#### INSTRUCTION
Rewrite the data below with every "hillside" changed to "slope" and everything else left the same. Leave out the pictures.

#### DATA SHOWN
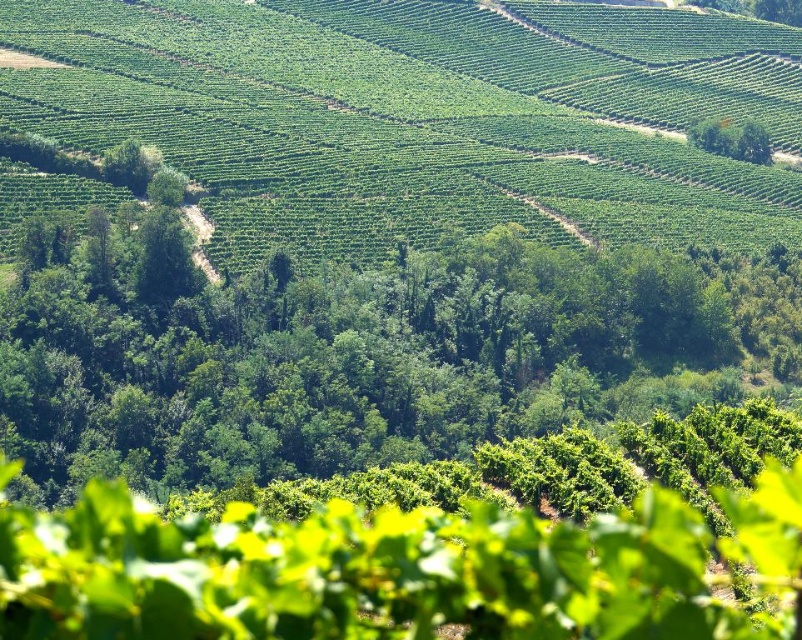
You are a hiker planning to walk from the green leafy tree at center to the green leafy hillside at center. What is the approximate distance you need to cover?

The green leafy hillside at center is 125.07 feet away from the green leafy tree at center, so the hiker needs to cover approximately 125.07 feet.

Based on the scene description, which object is taller between the green leafy hillside at center and the green leafy tree at center?

The green leafy hillside at center is taller than the green leafy tree at center according to the description.

You are a photographer standing in the vineyard and want to capture both the green leafy hillside at center and the green leafy tree at center in your photo. Which one appears higher in the frame?

The green leafy hillside at center is above the green leafy tree at center, so it will appear higher in the frame.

#### OUTPUT
You are a hiker planning to walk from the green leafy tree at center to the green leafy slope at center. What is the approximate distance you need to cover?

The green leafy slope at center is 125.07 feet away from the green leafy tree at center, so the hiker needs to cover approximately 125.07 feet.

Based on the scene description, which object is taller between the green leafy slope at center and the green leafy tree at center?

The green leafy slope at center is taller than the green leafy tree at center according to the description.

You are a photographer standing in the vineyard and want to capture both the green leafy slope at center and the green leafy tree at center in your photo. Which one appears higher in the frame?

The green leafy slope at center is above the green leafy tree at center, so it will appear higher in the frame.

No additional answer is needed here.